**Exercise data:**
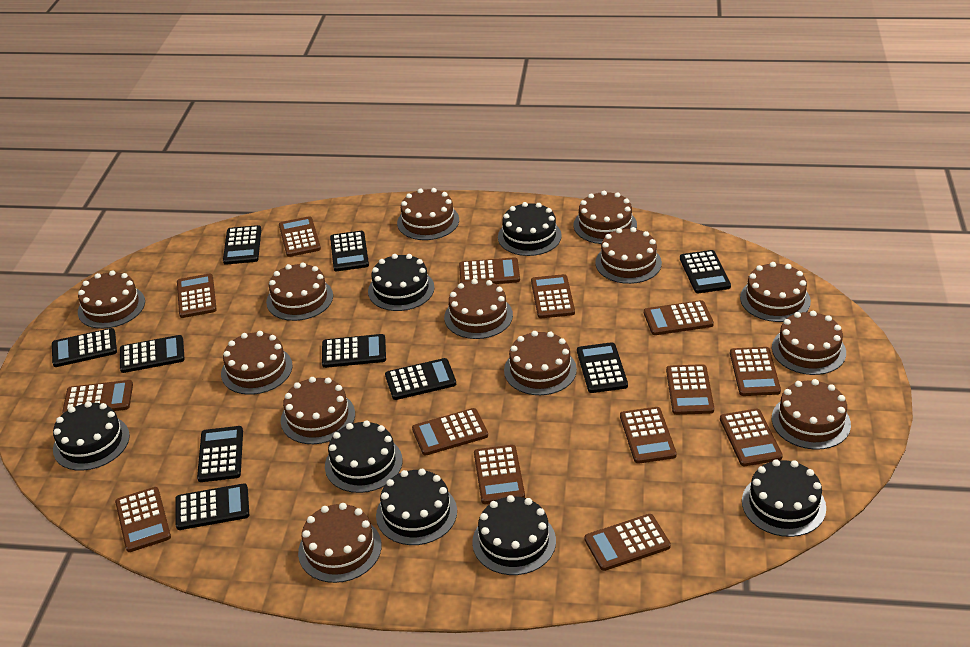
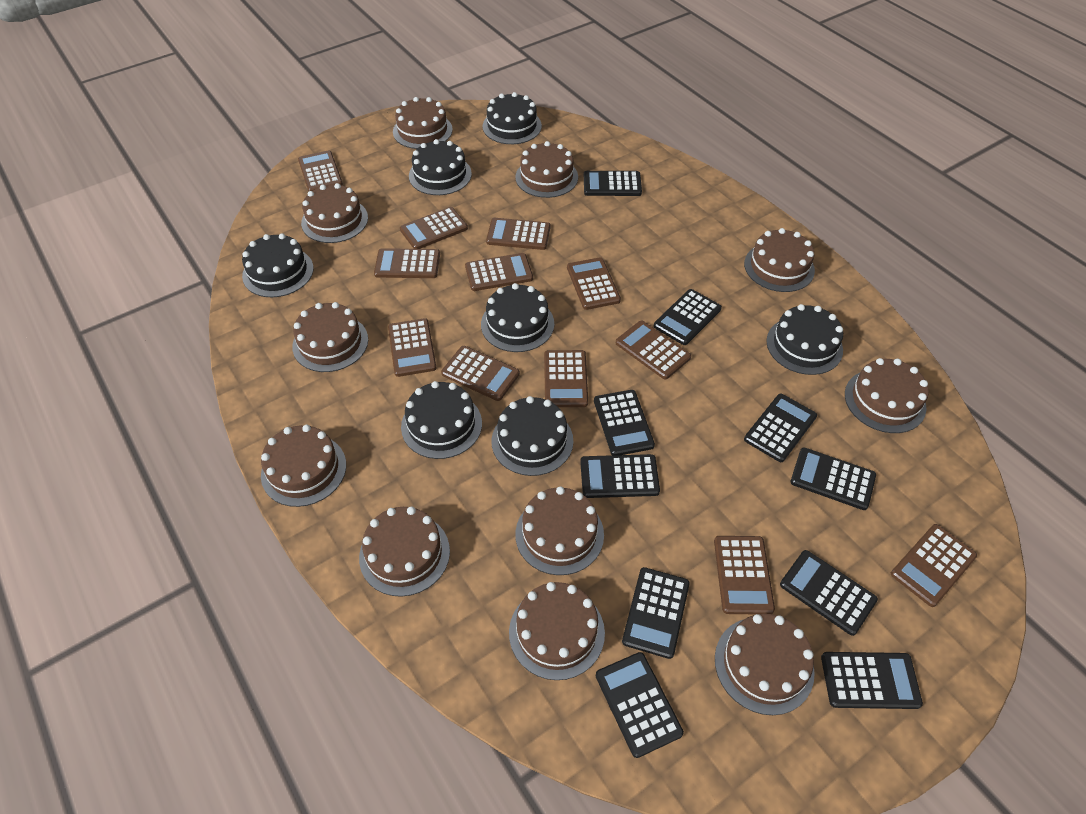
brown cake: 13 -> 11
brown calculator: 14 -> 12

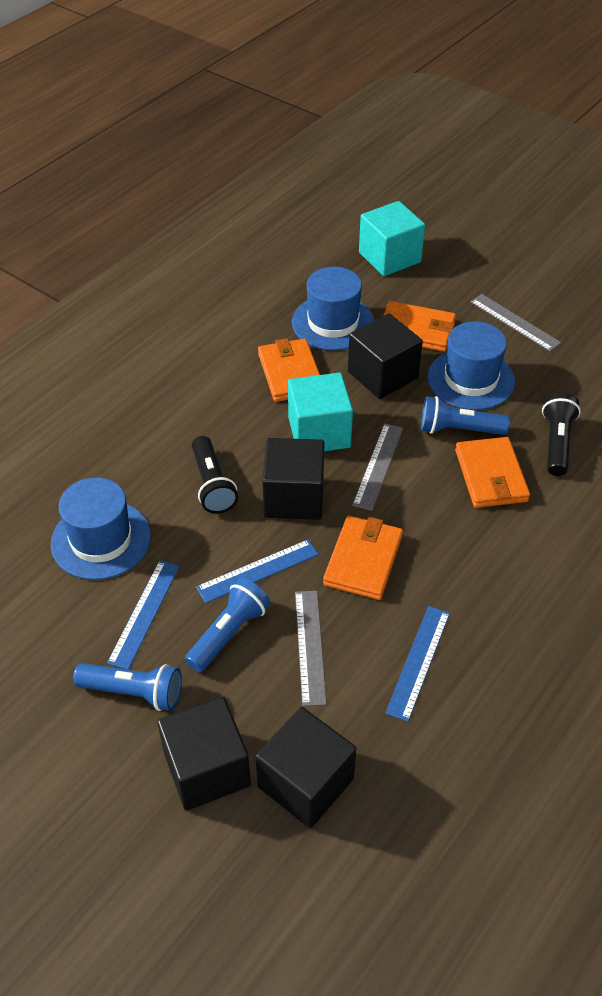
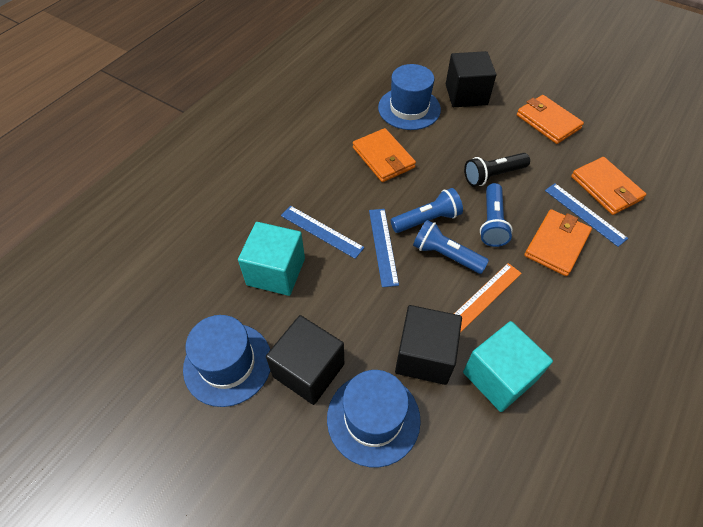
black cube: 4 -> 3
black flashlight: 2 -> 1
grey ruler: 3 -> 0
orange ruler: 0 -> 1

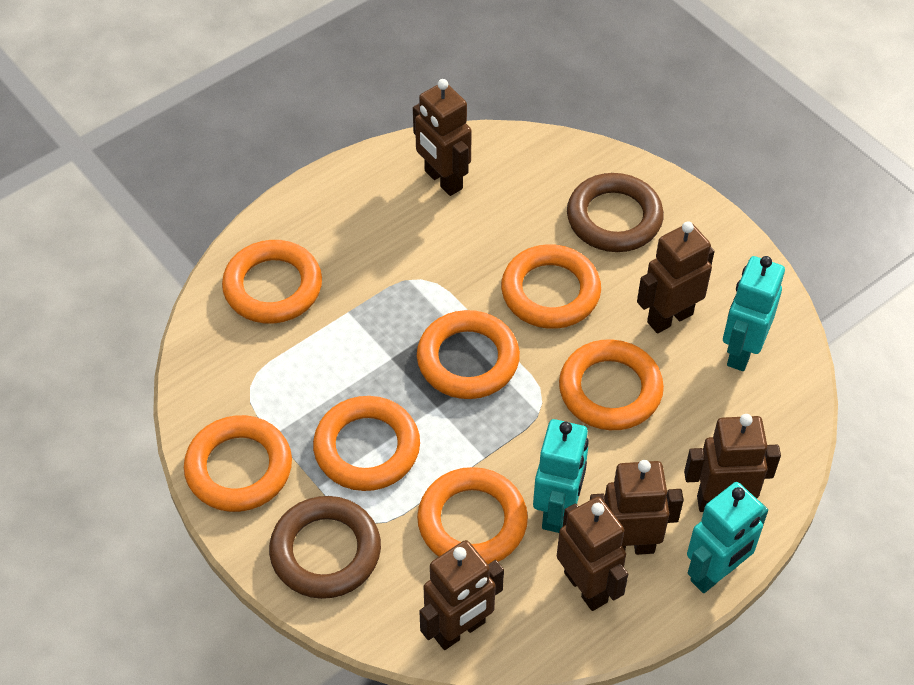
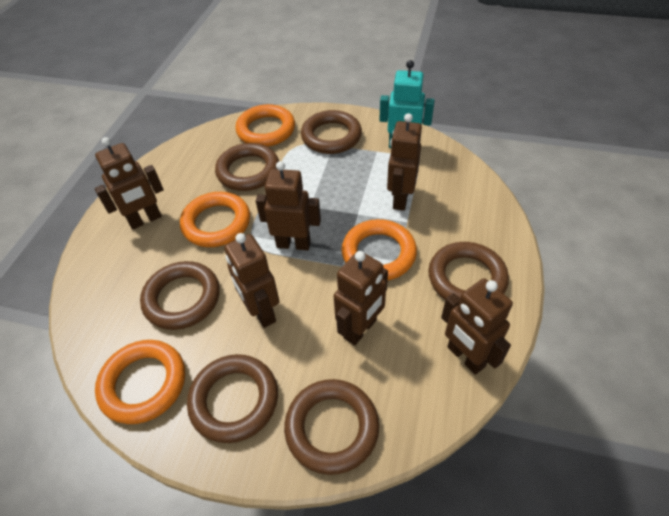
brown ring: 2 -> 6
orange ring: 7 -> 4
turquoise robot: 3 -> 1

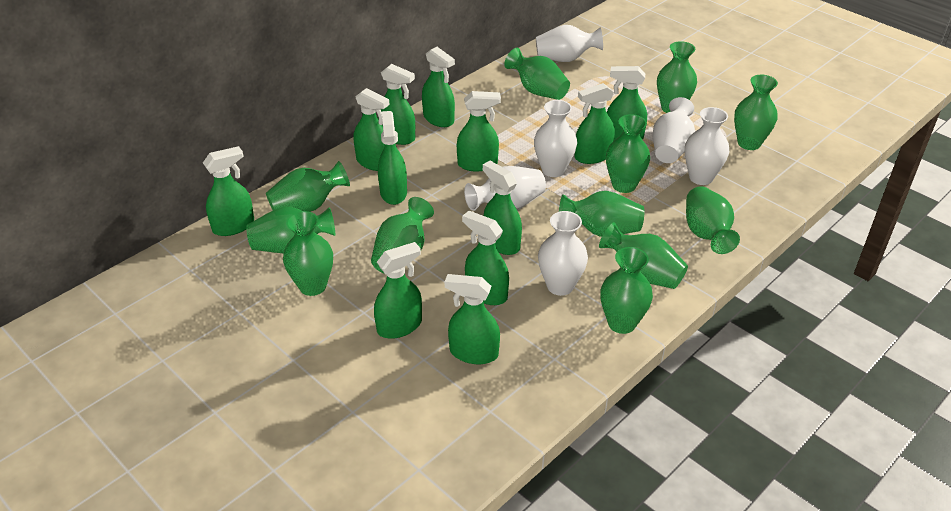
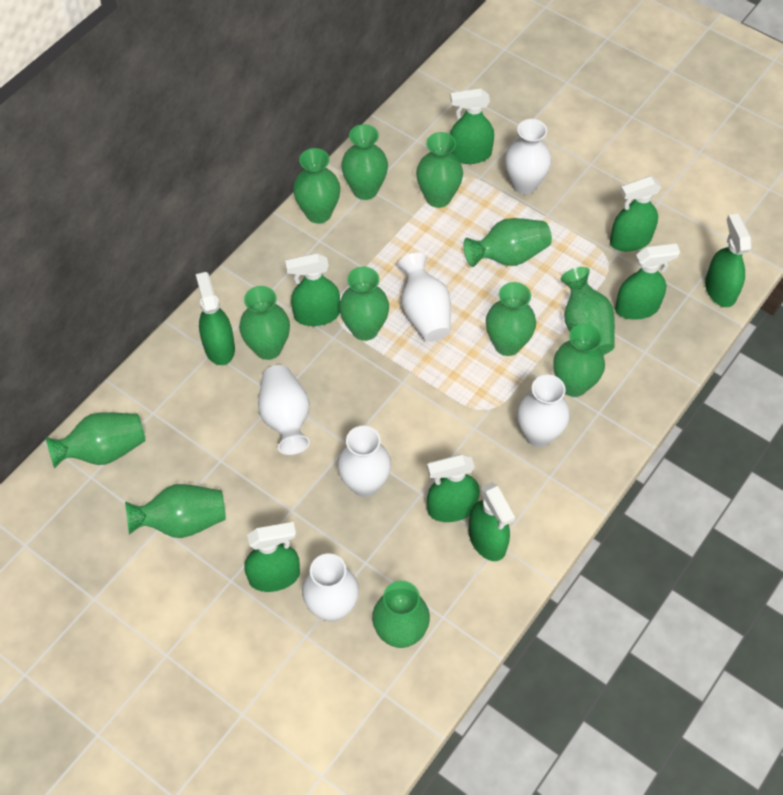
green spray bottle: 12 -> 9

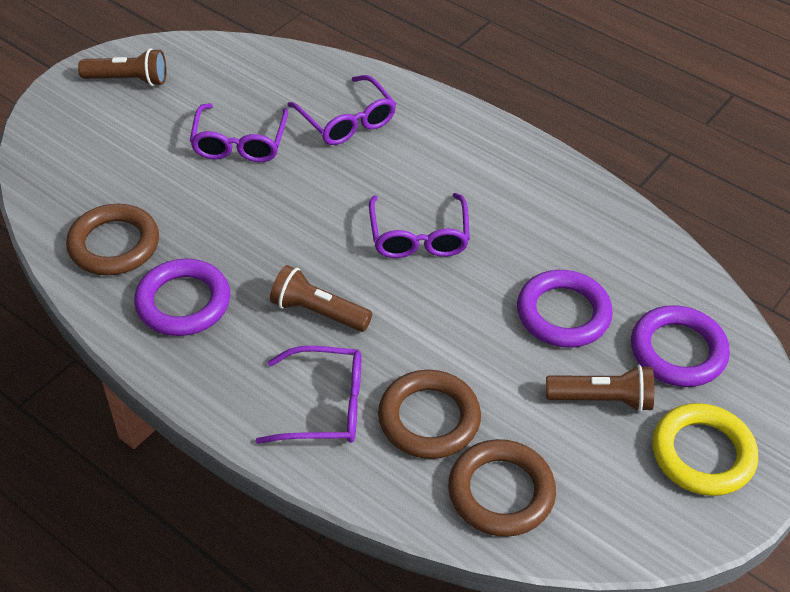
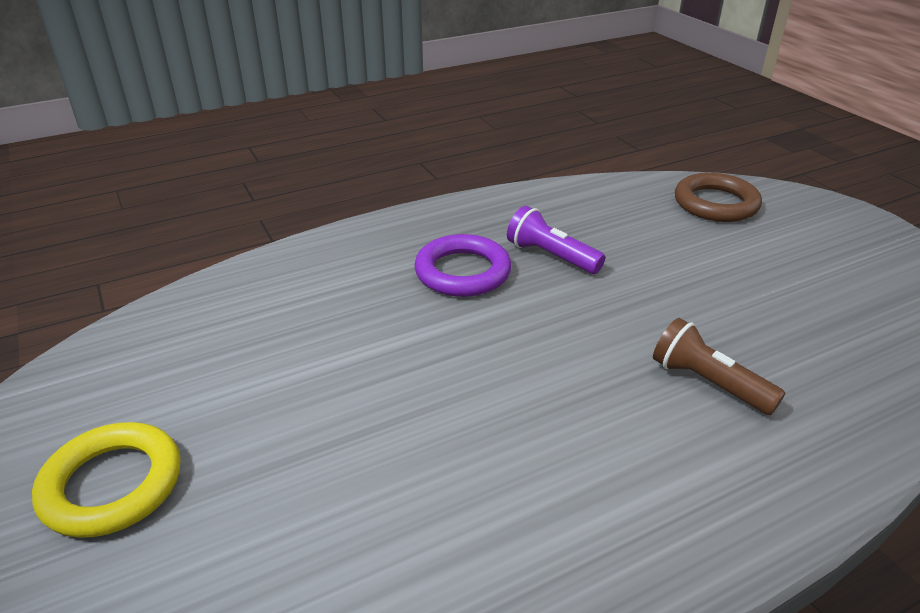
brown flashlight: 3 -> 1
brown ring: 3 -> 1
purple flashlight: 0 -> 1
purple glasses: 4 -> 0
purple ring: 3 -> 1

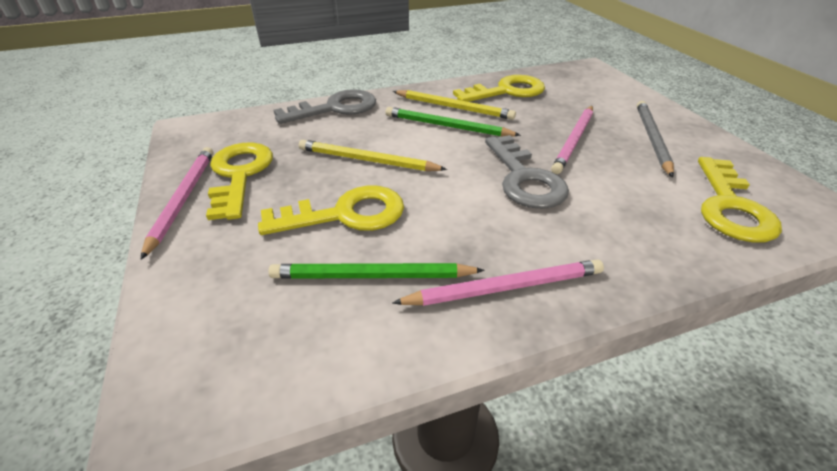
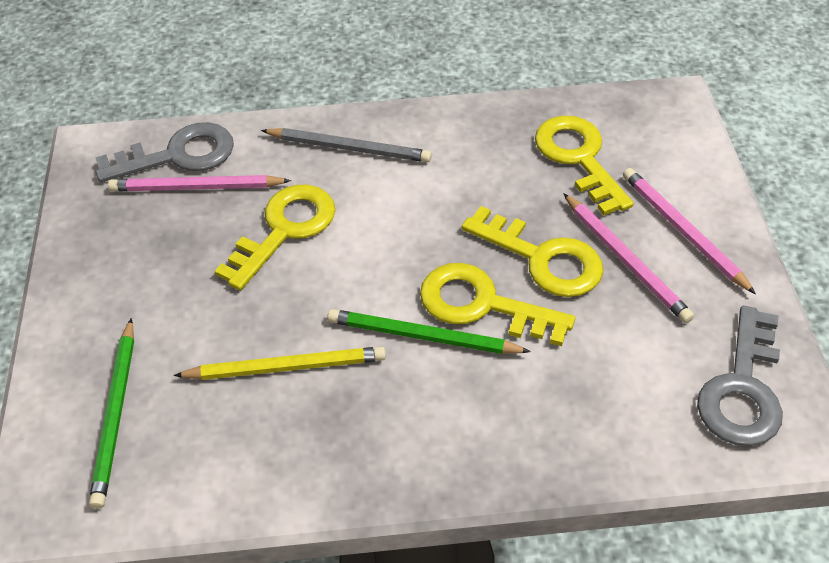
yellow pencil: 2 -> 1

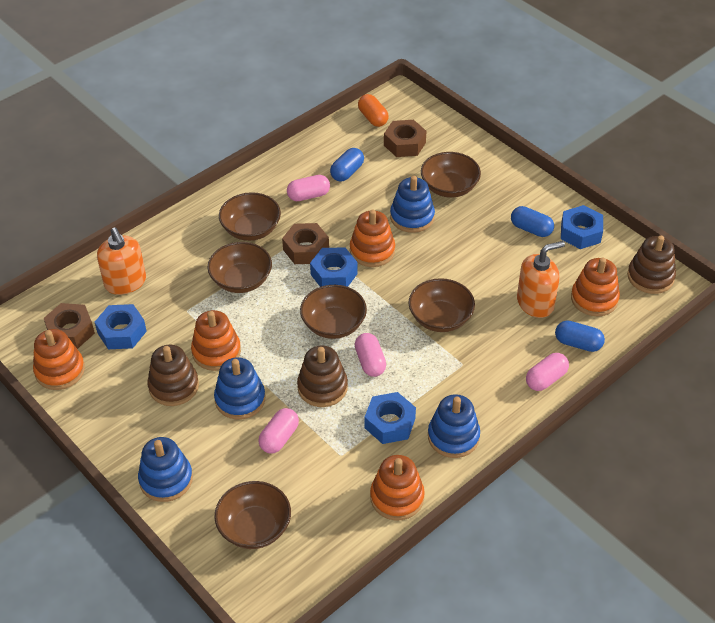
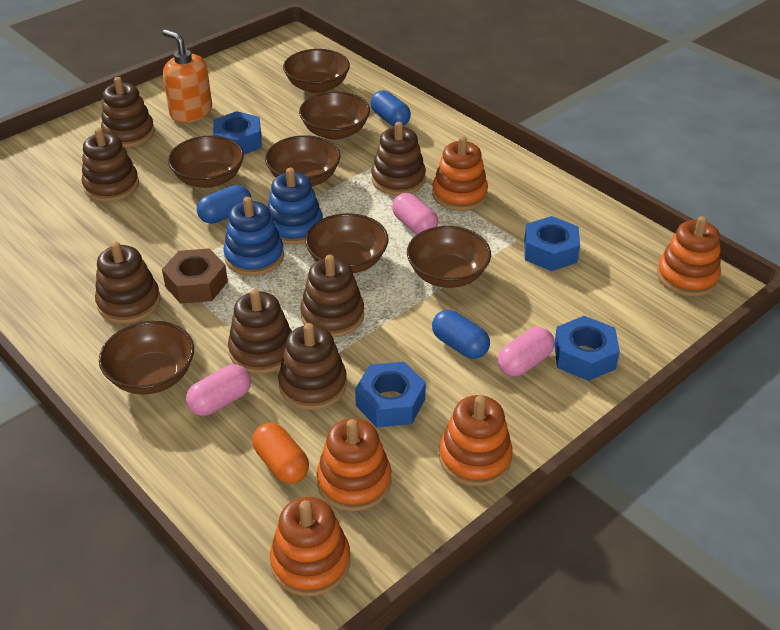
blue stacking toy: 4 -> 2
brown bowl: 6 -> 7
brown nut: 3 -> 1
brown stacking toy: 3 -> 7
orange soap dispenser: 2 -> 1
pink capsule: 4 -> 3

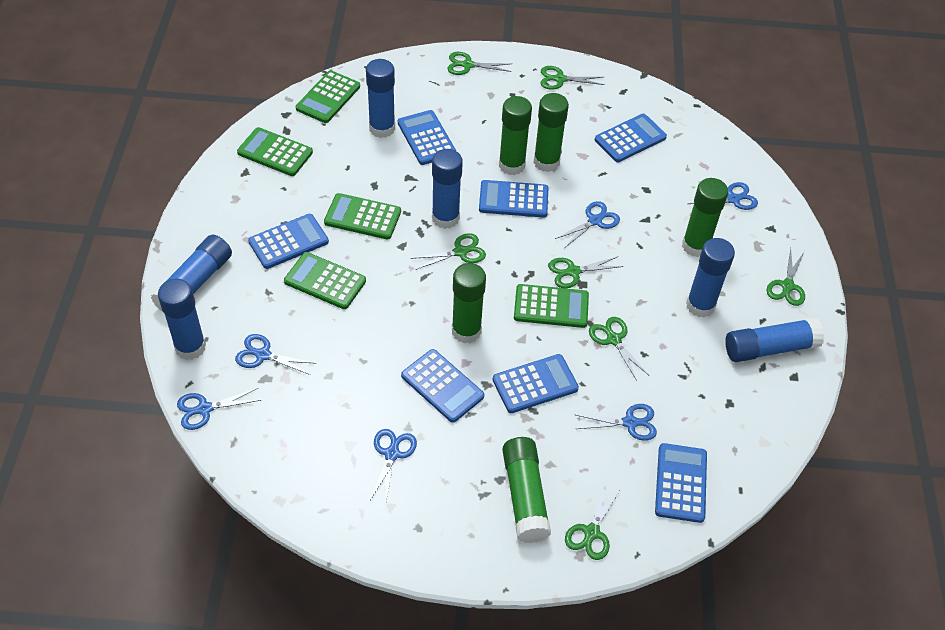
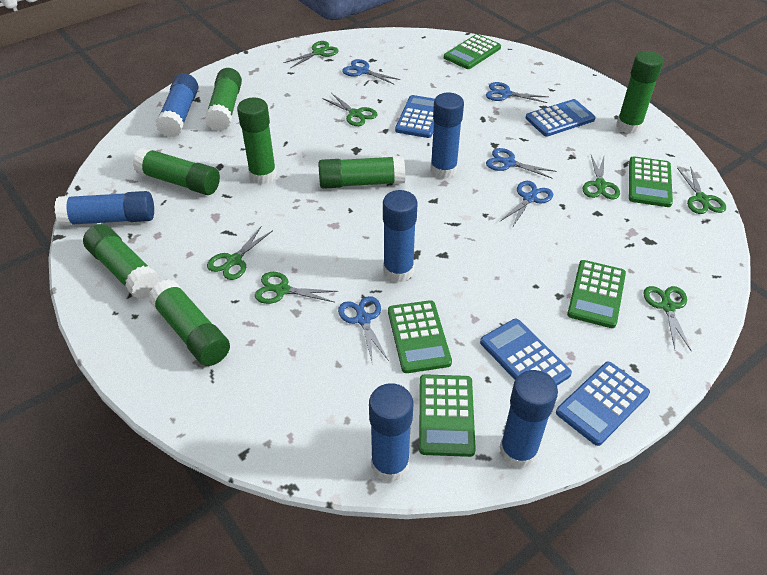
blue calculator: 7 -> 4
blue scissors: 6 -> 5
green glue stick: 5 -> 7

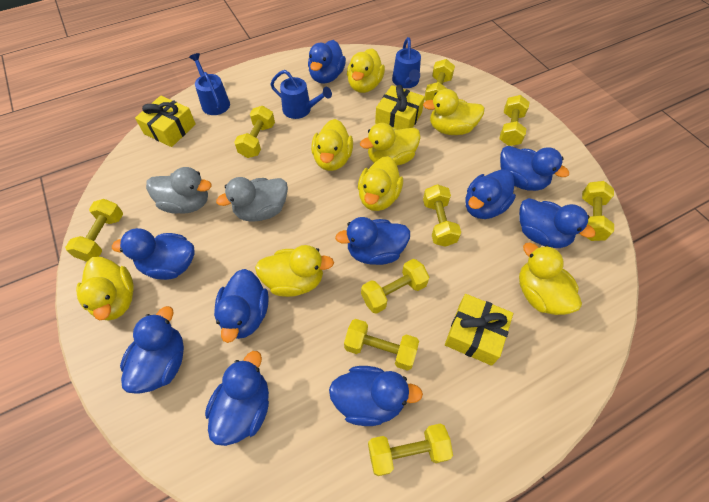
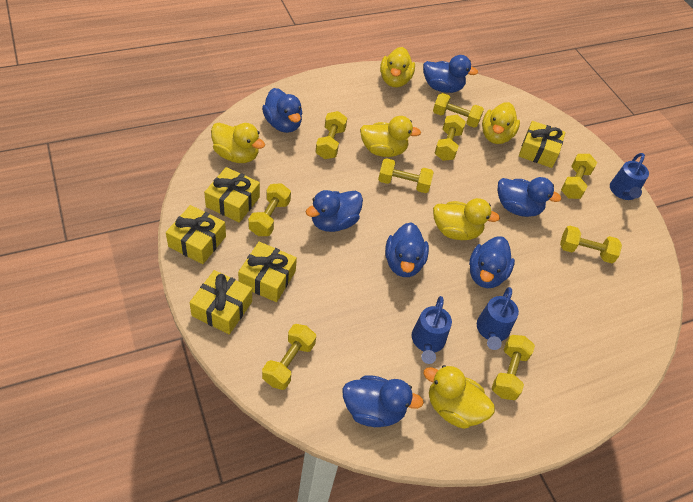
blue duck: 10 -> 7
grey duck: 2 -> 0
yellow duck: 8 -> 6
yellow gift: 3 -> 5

**Work task:** A word-for-word copy of the material is required; pictures stay out of it.

**Answer to this exercise:**
brown cake: 13 -> 11
brown calculator: 14 -> 12

black cube: 4 -> 3
black flashlight: 2 -> 1
grey ruler: 3 -> 0
orange ruler: 0 -> 1

brown ring: 2 -> 6
orange ring: 7 -> 4
turquoise robot: 3 -> 1

green spray bottle: 12 -> 9

brown flashlight: 3 -> 1
brown ring: 3 -> 1
purple flashlight: 0 -> 1
purple glasses: 4 -> 0
purple ring: 3 -> 1

yellow pencil: 2 -> 1

blue stacking toy: 4 -> 2
brown bowl: 6 -> 7
brown nut: 3 -> 1
brown stacking toy: 3 -> 7
orange soap dispenser: 2 -> 1
pink capsule: 4 -> 3

blue calculator: 7 -> 4
blue scissors: 6 -> 5
green glue stick: 5 -> 7

blue duck: 10 -> 7
grey duck: 2 -> 0
yellow duck: 8 -> 6
yellow gift: 3 -> 5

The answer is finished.